[Required work]
For the entries that follow, set down each one exactly and drop any pictures.

★ ★ ★ ★ ★ ★ ★

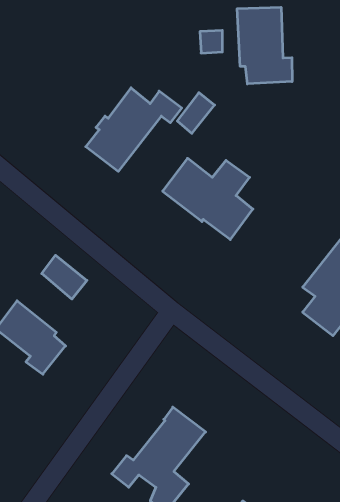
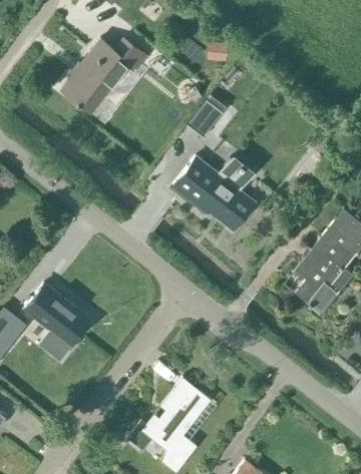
building: [237,7,292,84] -> none
building: [86,88,182,171] -> [59,39,144,113]
building: [42,255,87,299] -> none

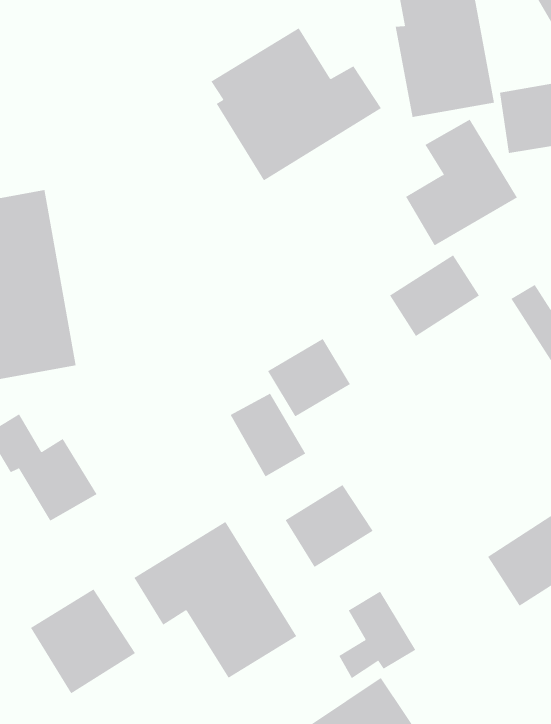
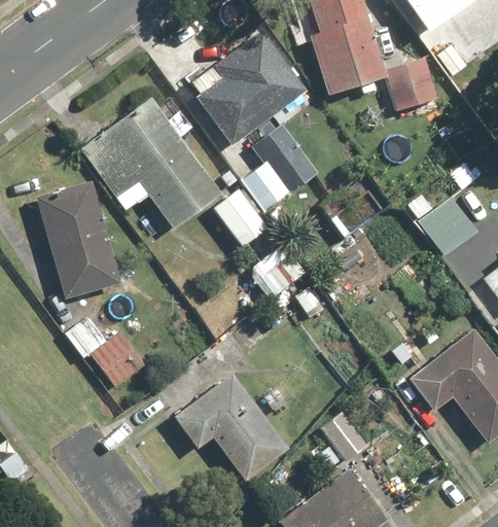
building: none -> [88,97,222,229]
building: [405,119,518,246] -> [243,125,318,212]
building: [230,393,306,477] -> [214,191,268,248]
building: [285,484,373,568] -> none
building: [30,589,136,694] -> none

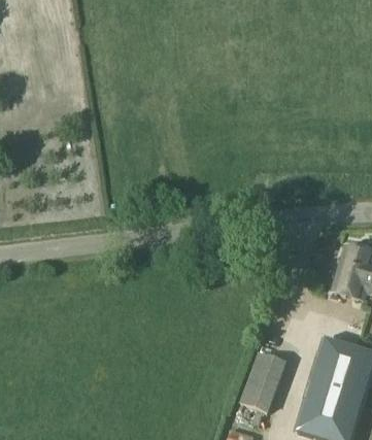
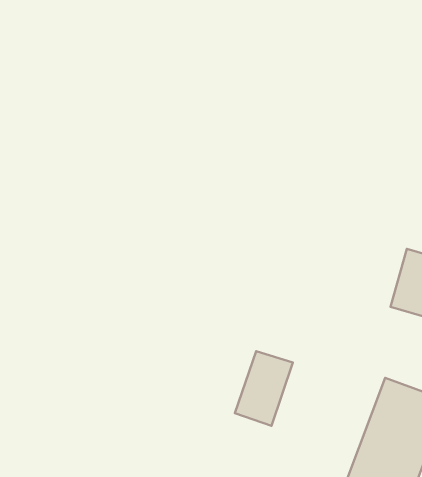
building: [239,350,286,411] -> [235,351,293,426]

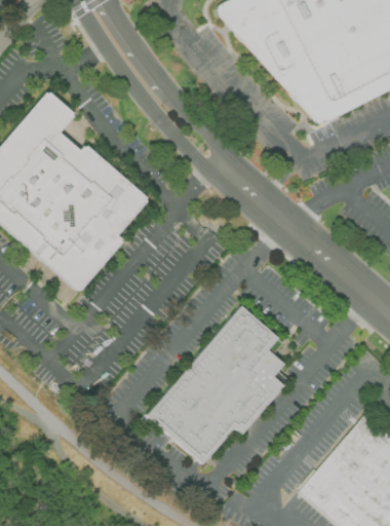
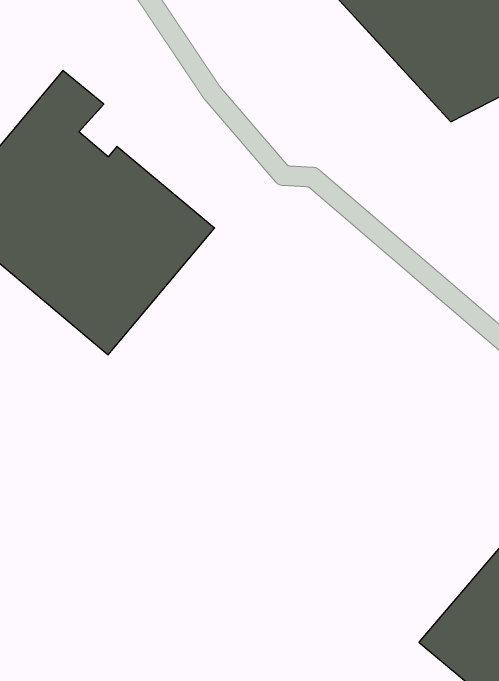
building: [147,307,285,464] -> none

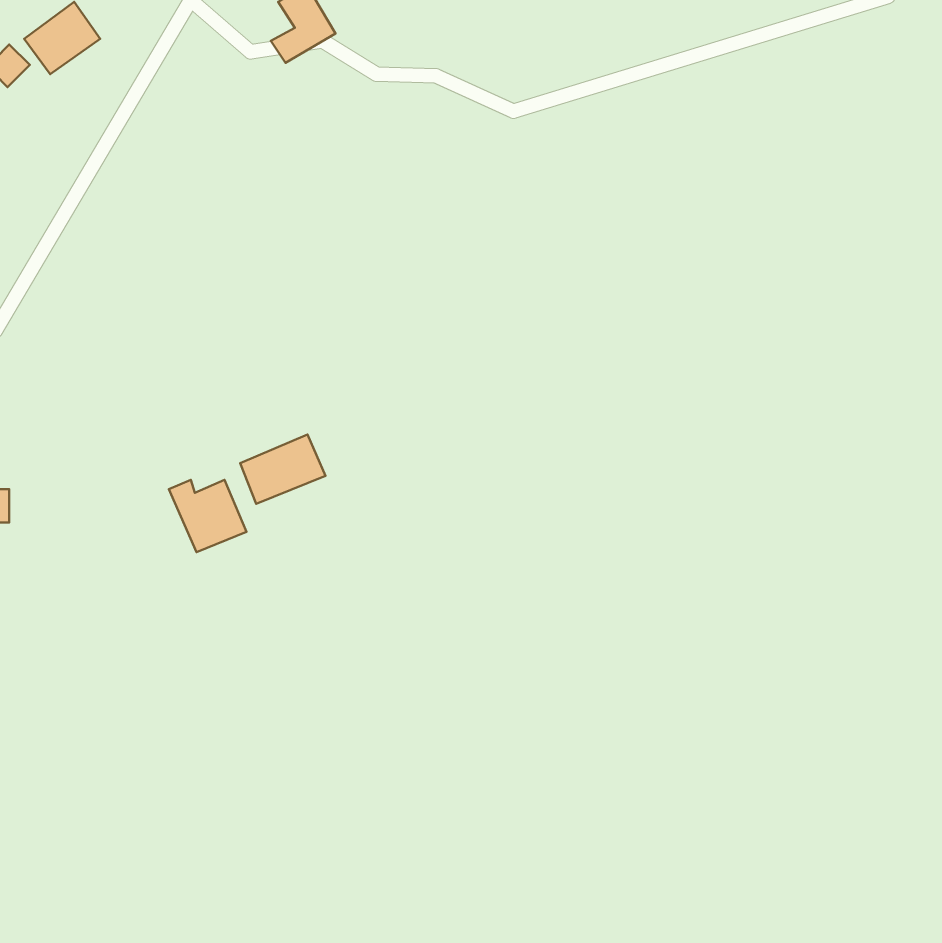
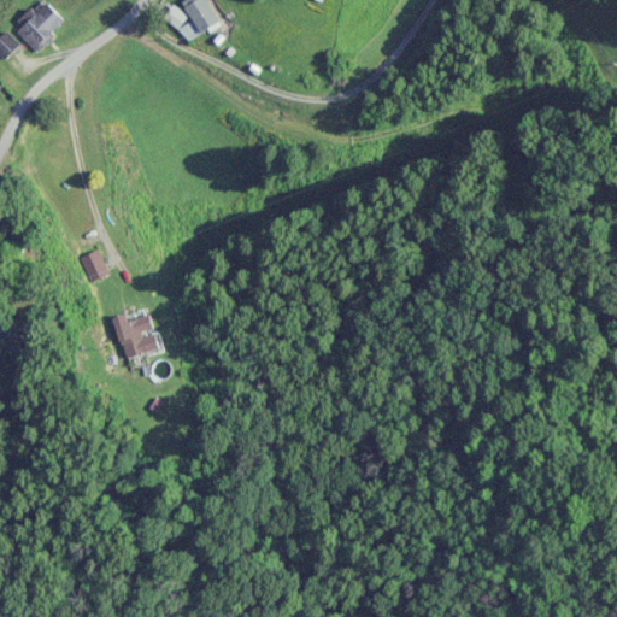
building: none -> [78,248,108,281]
building: [240,434,325,504] -> none

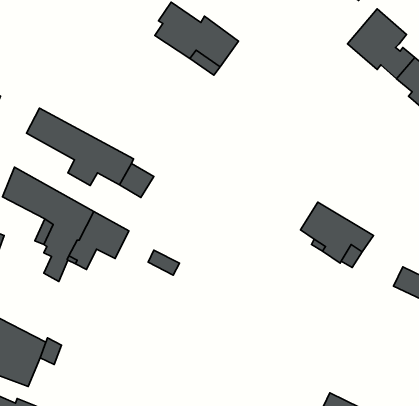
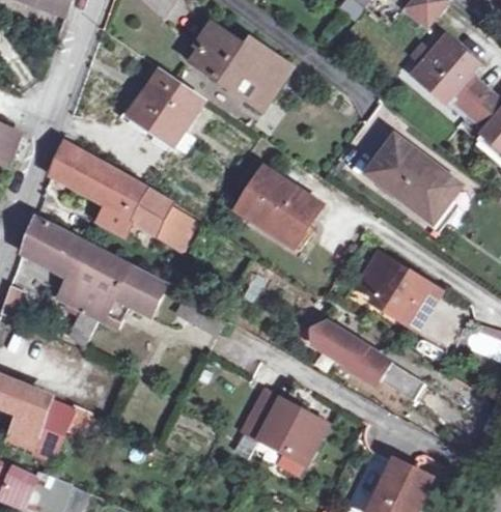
building: none -> [128,72,200,143]
building: none -> [364,132,461,224]
building: none -> [234,166,321,251]
building: none -> [312,321,423,399]
building: none -> [242,392,324,465]

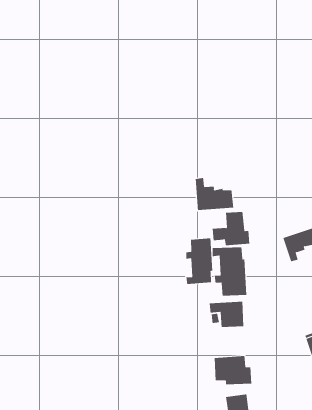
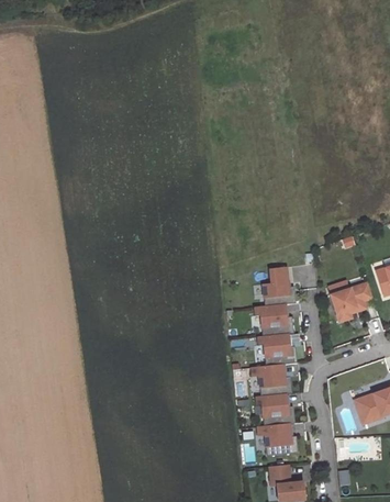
building: [195,177,234,211] -> none
building: [186,238,213,285] -> none
building: none -> [253,392,290,420]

★ ★ ★ ★ ★ ★ ★

[The completed task]
building: [237,7,292,84] -> none
building: [86,88,182,171] -> [59,39,144,113]
building: [42,255,87,299] -> none

building: none -> [88,97,222,229]
building: [405,119,518,246] -> [243,125,318,212]
building: [230,393,306,477] -> [214,191,268,248]
building: [285,484,373,568] -> none
building: [30,589,136,694] -> none

building: [239,350,286,411] -> [235,351,293,426]

building: [147,307,285,464] -> none

building: none -> [78,248,108,281]
building: [240,434,325,504] -> none

building: none -> [128,72,200,143]
building: none -> [364,132,461,224]
building: none -> [234,166,321,251]
building: none -> [312,321,423,399]
building: none -> [242,392,324,465]

building: [195,177,234,211] -> none
building: [186,238,213,285] -> none
building: none -> [253,392,290,420]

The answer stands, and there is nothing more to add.